[Problem requirements]:
Could you reproduce, word for word, everything below from the line containing "C1: 1000uF (+15V, GND) -> 15uF (+15V, GND)" down to the line containing "R4: 2.2k (N001, N004) -> 22k (N001, N004)", with both of those lines included and no others?

:: Records provided

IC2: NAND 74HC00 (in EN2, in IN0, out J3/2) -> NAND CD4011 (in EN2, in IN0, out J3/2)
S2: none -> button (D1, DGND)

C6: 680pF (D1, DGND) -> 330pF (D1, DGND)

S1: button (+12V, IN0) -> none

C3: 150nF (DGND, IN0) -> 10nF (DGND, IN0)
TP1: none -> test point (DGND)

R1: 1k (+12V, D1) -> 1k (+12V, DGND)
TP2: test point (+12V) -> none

::::
:: Records provided

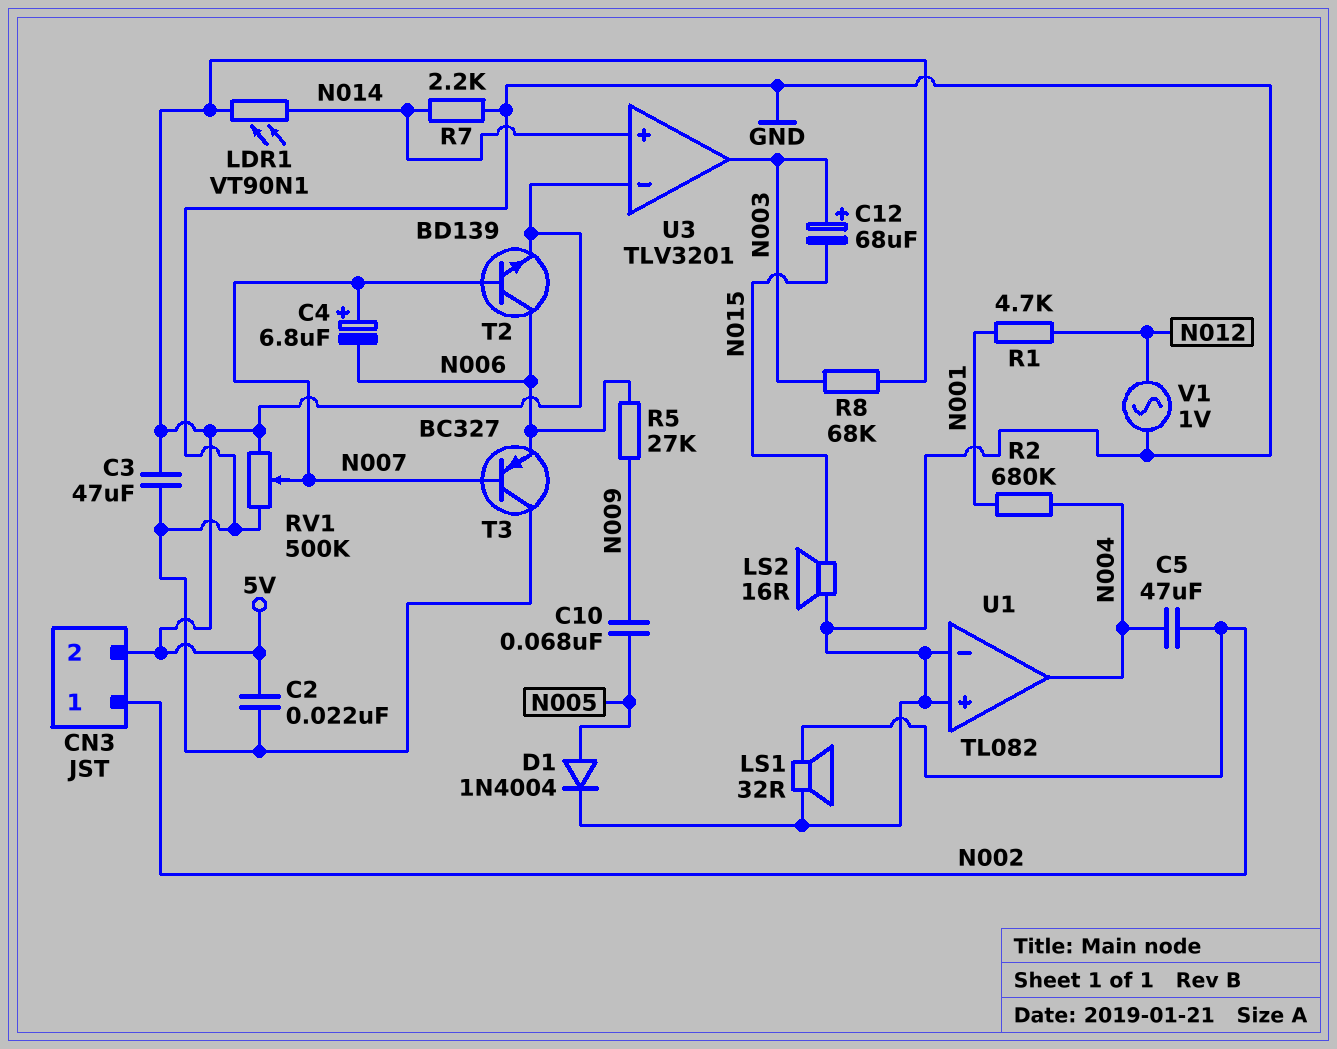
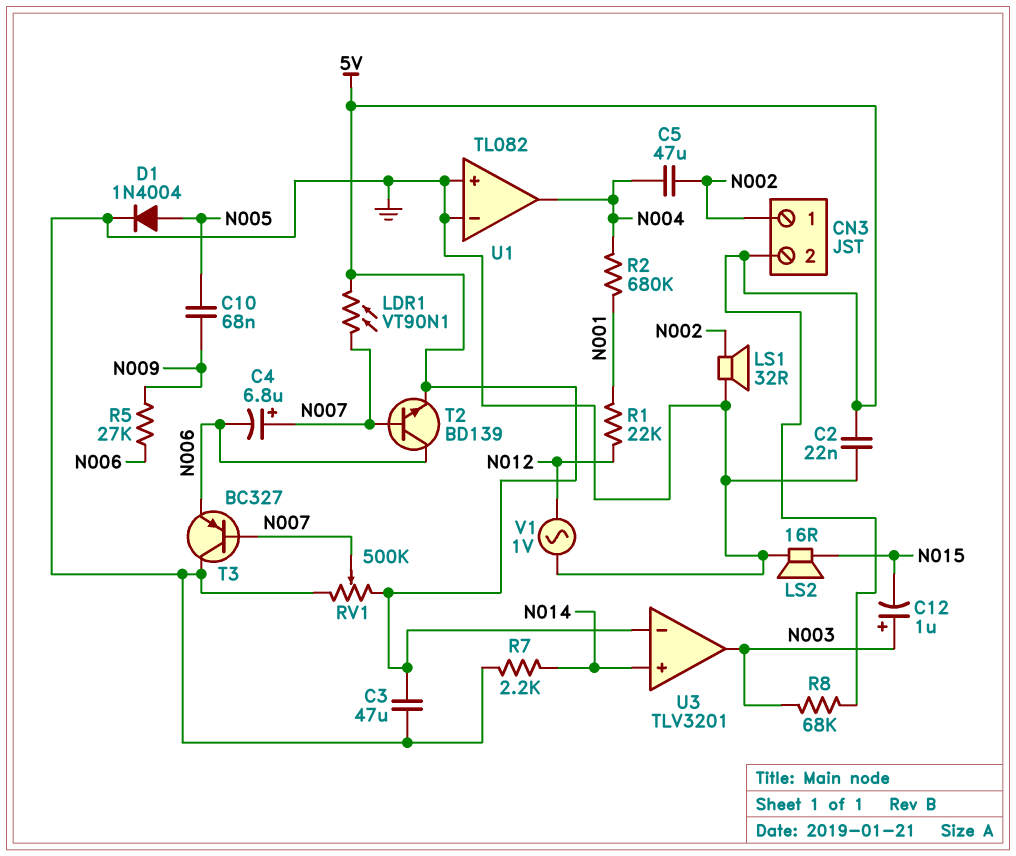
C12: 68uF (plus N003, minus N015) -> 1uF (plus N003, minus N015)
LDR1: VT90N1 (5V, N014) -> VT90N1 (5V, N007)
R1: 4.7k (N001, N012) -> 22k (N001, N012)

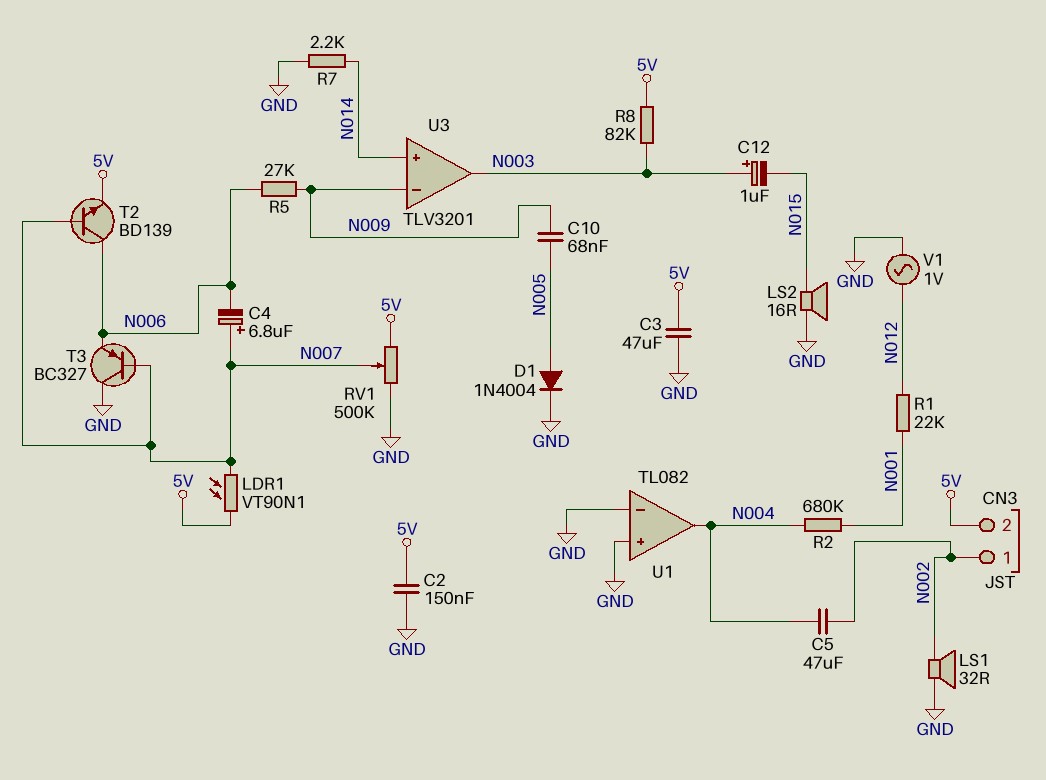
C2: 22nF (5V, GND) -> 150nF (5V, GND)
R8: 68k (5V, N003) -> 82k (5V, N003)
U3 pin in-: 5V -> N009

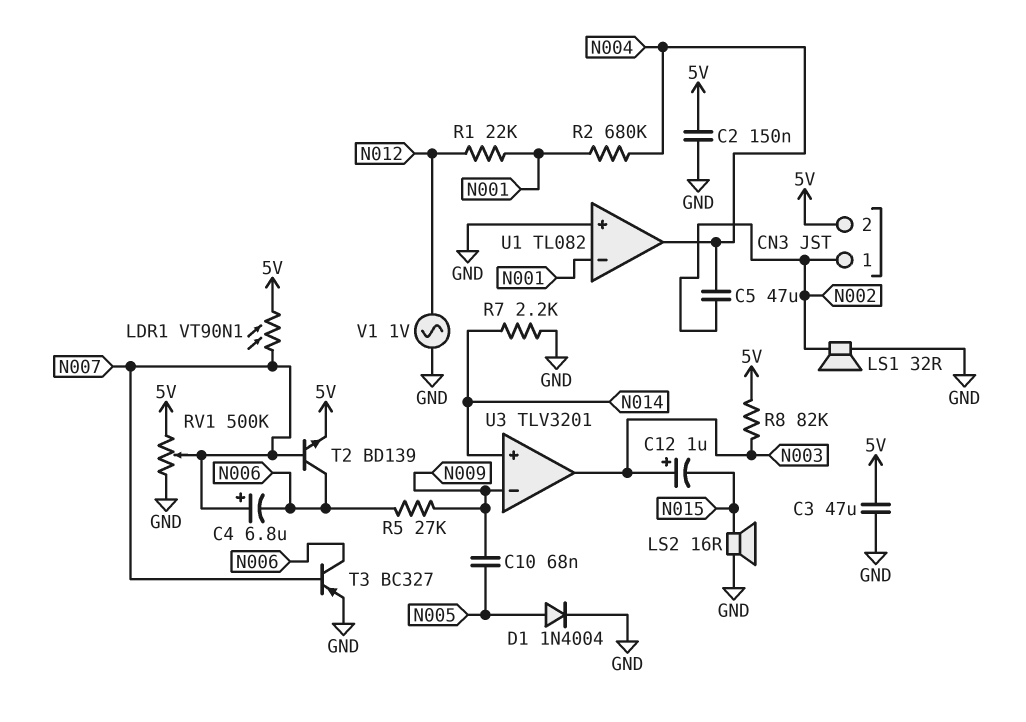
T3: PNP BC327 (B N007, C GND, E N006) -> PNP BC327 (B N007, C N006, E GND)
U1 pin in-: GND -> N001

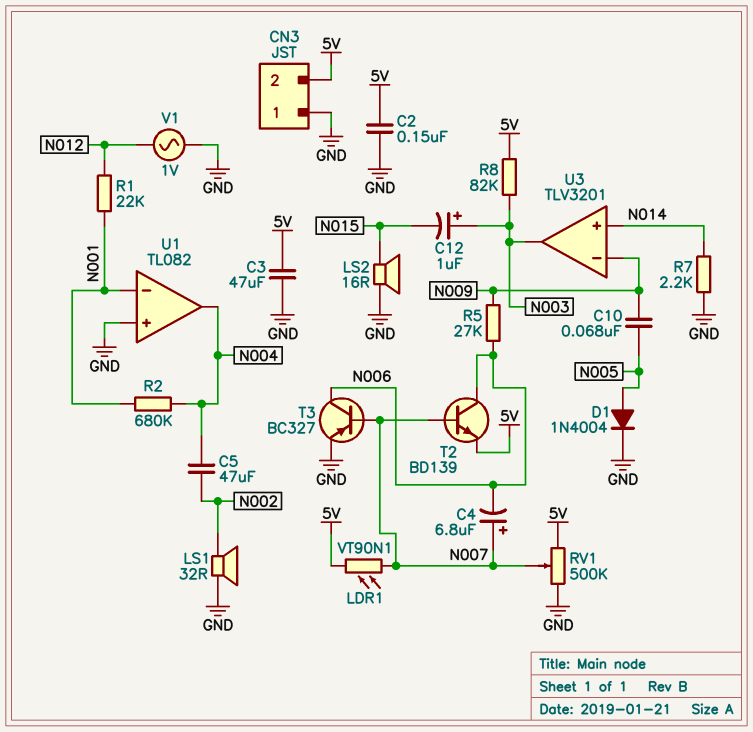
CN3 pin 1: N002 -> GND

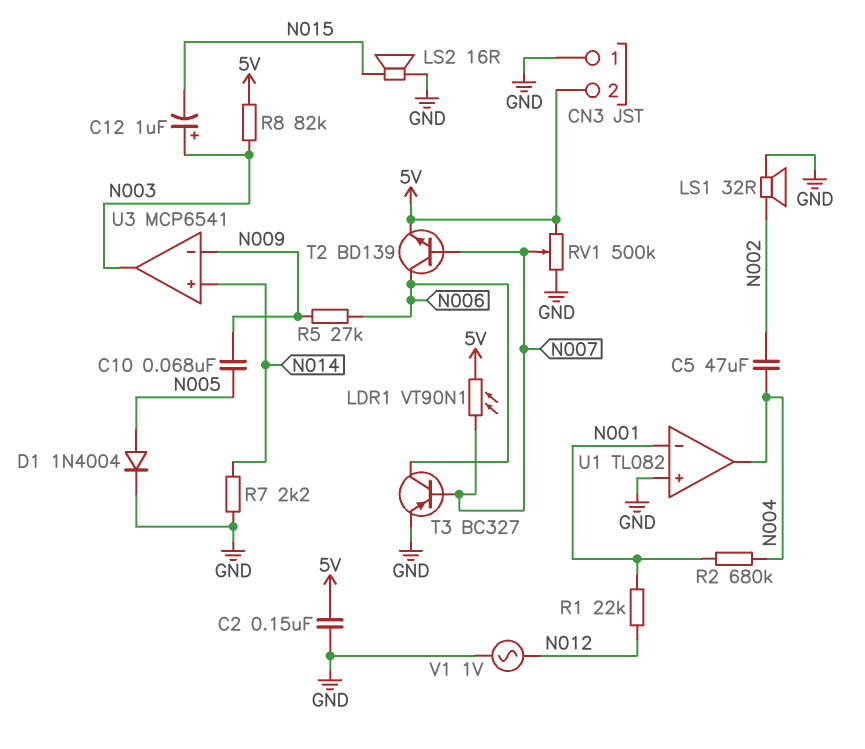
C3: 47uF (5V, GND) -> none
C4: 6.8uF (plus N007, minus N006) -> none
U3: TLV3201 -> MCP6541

::::
:: Records provided

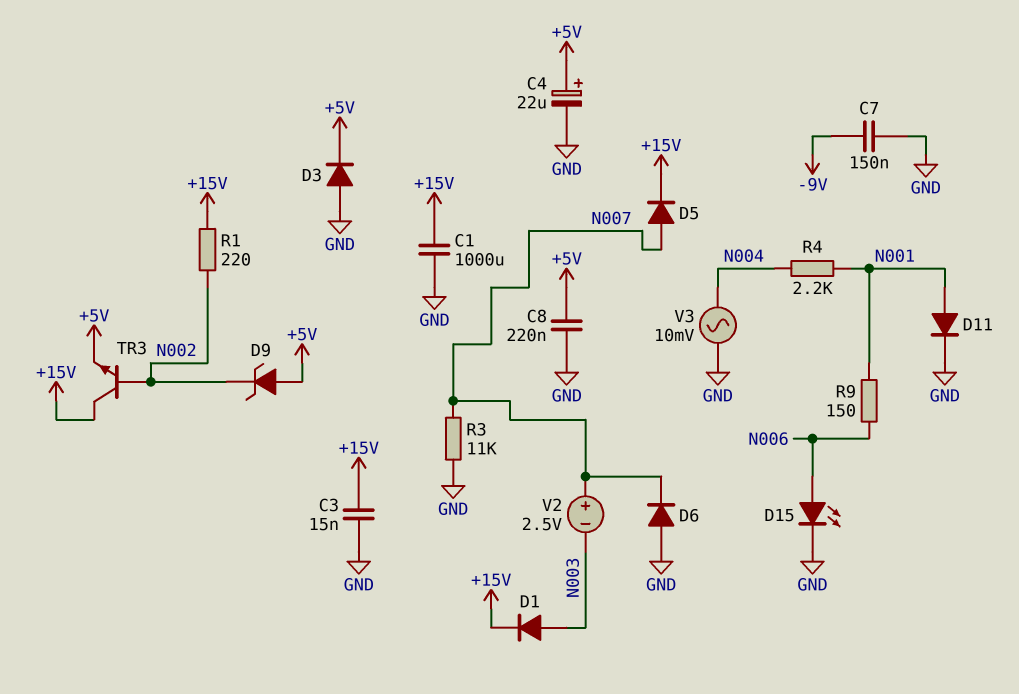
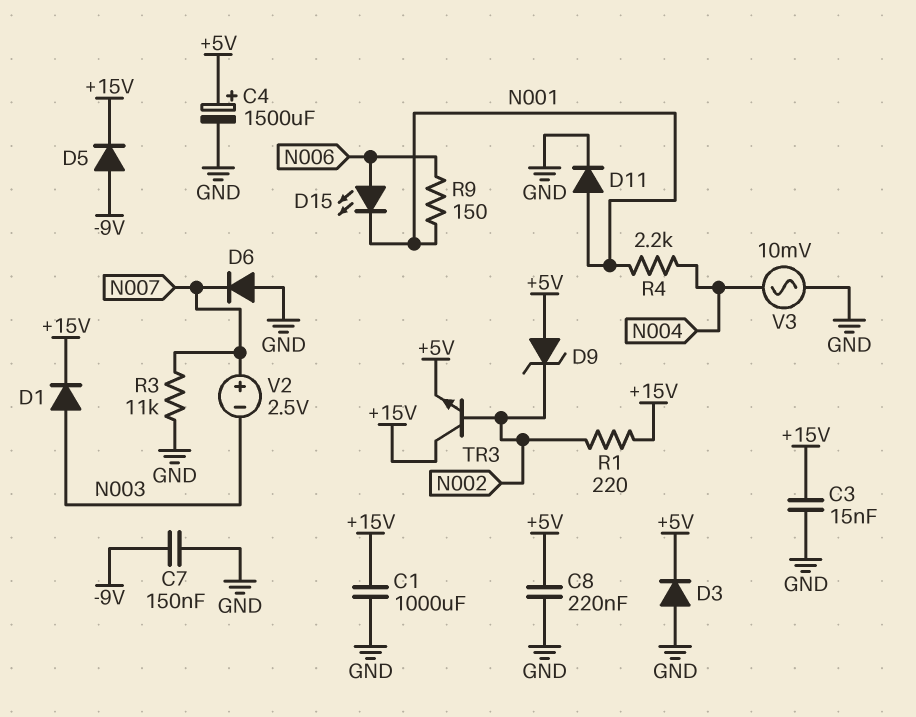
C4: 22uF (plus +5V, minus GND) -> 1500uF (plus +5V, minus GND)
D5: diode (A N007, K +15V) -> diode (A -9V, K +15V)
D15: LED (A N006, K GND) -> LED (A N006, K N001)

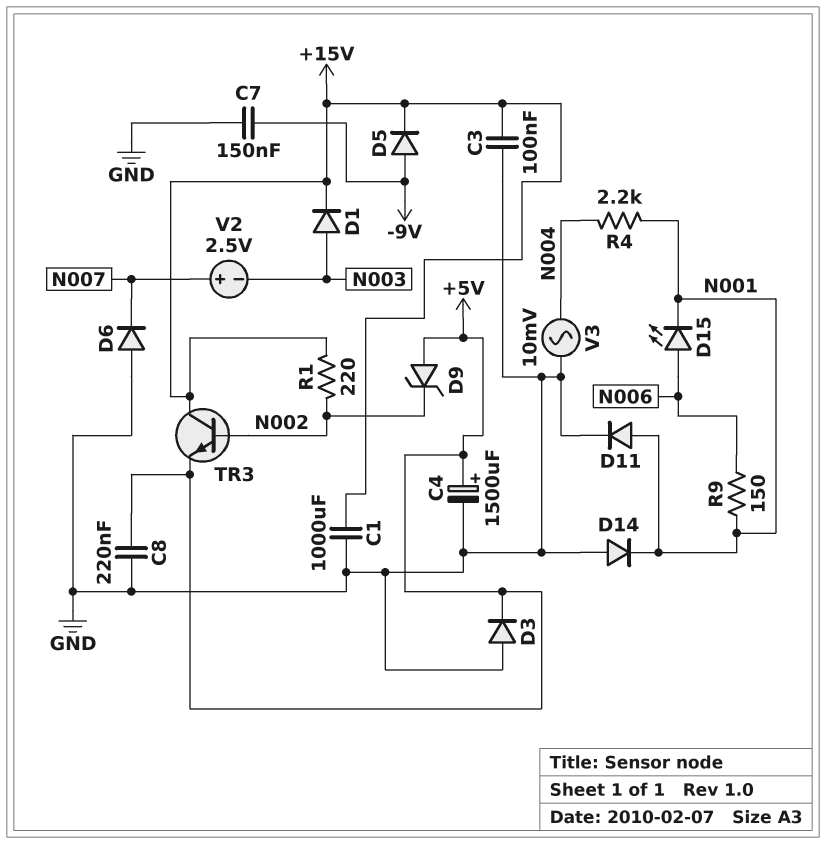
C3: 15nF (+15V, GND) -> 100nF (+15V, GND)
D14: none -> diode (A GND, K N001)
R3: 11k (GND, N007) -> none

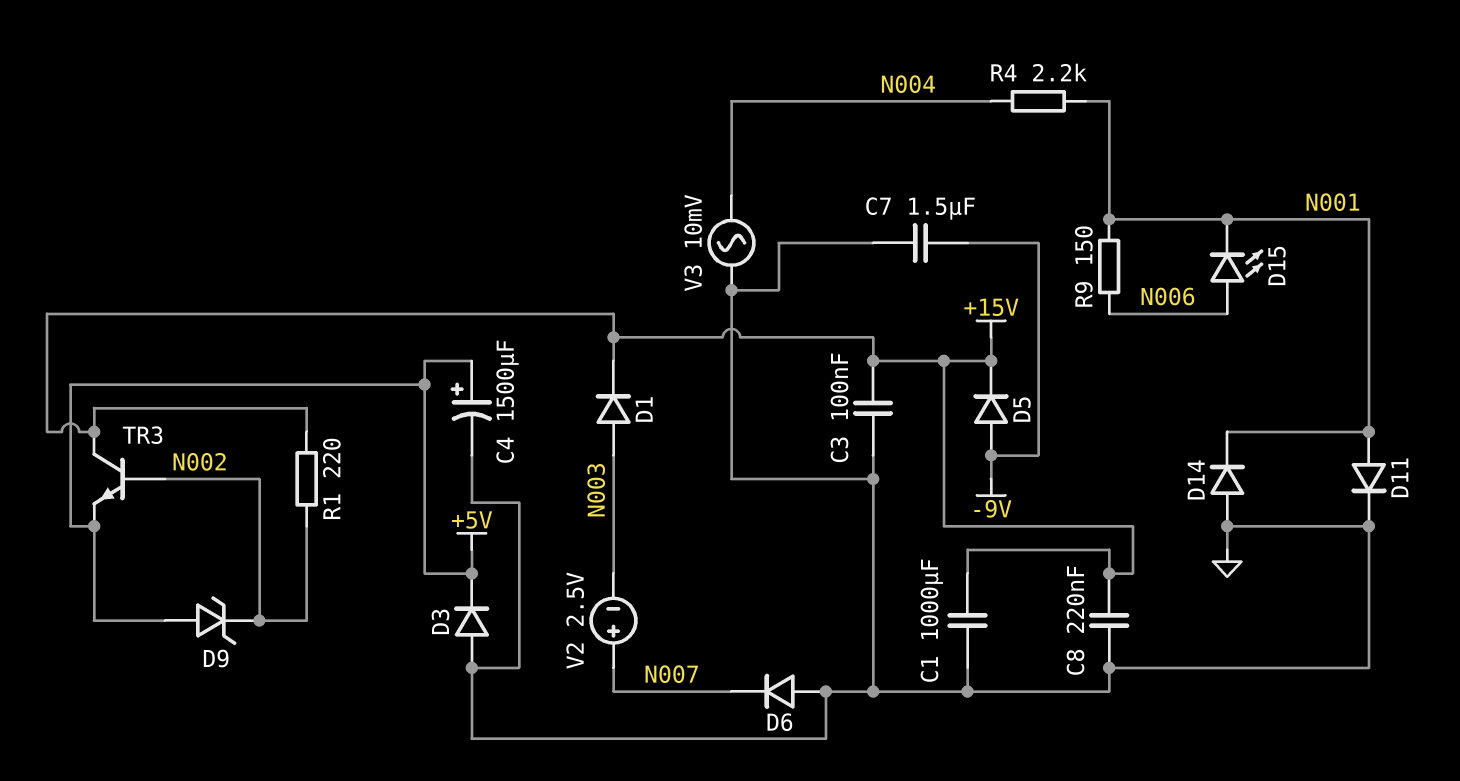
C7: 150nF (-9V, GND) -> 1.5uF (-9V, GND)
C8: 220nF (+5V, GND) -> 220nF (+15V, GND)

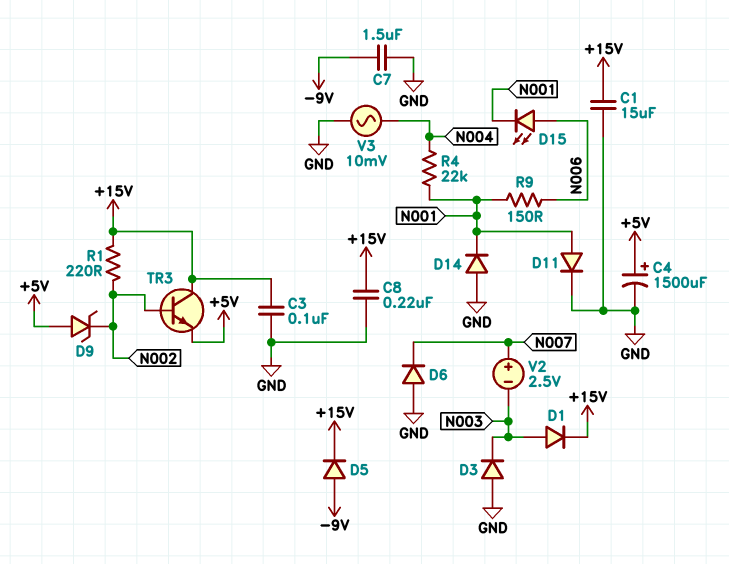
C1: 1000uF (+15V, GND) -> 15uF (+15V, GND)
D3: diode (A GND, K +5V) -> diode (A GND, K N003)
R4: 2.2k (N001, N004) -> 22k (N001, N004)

::::

[The answer]:
C1: 1000uF (+15V, GND) -> 15uF (+15V, GND)
D3: diode (A GND, K +5V) -> diode (A GND, K N003)
R4: 2.2k (N001, N004) -> 22k (N001, N004)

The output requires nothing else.